Before-and-after object lists
---+---
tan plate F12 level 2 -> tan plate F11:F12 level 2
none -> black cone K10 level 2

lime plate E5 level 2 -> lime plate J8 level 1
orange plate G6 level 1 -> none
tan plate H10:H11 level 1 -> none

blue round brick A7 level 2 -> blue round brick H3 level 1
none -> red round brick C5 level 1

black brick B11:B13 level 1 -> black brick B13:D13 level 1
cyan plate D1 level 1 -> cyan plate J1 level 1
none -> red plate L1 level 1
---+---
» PROMPT
Copy exactly the lines above, from the one containing "none -> red round brick C5 level 1" through the very last line.

» SOLUTION TO THE EXERCISE
none -> red round brick C5 level 1

black brick B11:B13 level 1 -> black brick B13:D13 level 1
cyan plate D1 level 1 -> cyan plate J1 level 1
none -> red plate L1 level 1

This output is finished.